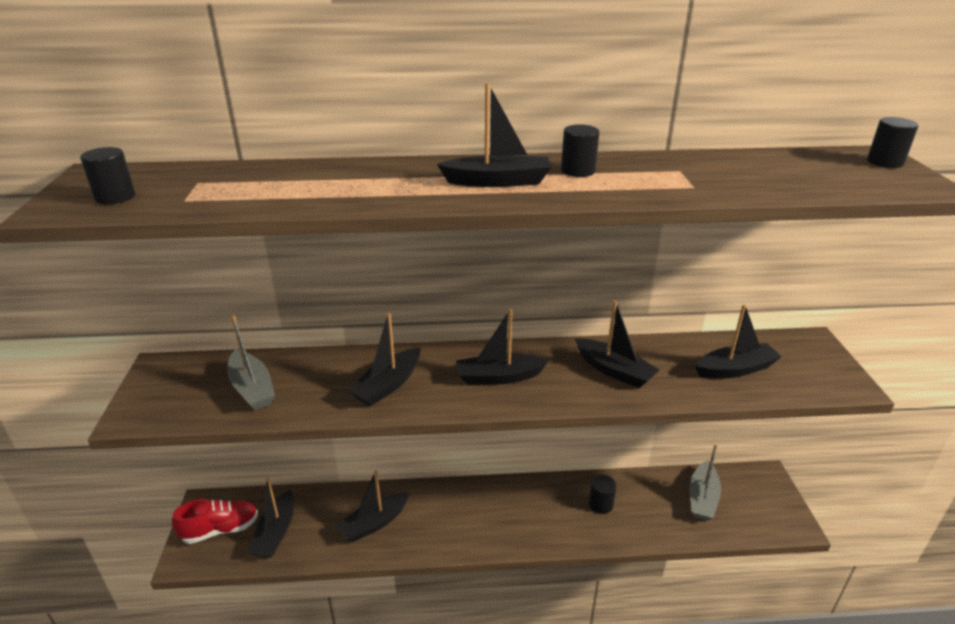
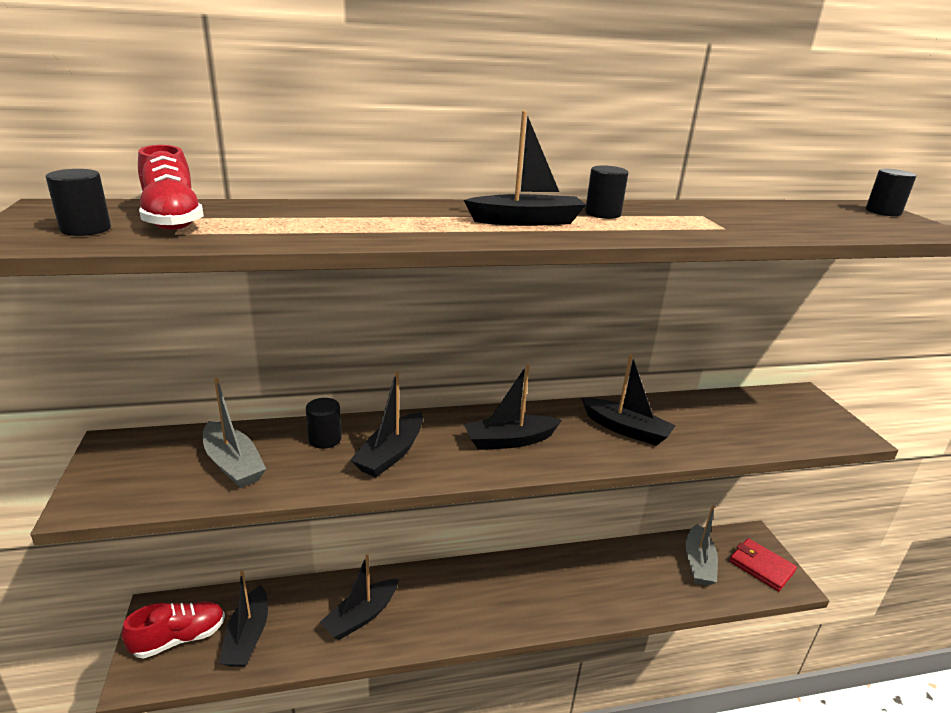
camera: 10 degrees left, 5 degrees down
black cylinder [589,475,617,514] -> black cylinder moved to [306,398,342,449]
black boat [695,304,782,379] -> none
none -> red shoe [138,145,204,230]
none -> red wallet [730,538,797,591]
——
*Assigned task:* The answer must be an exact reproduction of the records, with every picture left out.

*Answer to this task:*
camera: 10 degrees left, 5 degrees down
black cylinder [589,475,617,514] -> black cylinder moved to [306,398,342,449]
black boat [695,304,782,379] -> none
none -> red shoe [138,145,204,230]
none -> red wallet [730,538,797,591]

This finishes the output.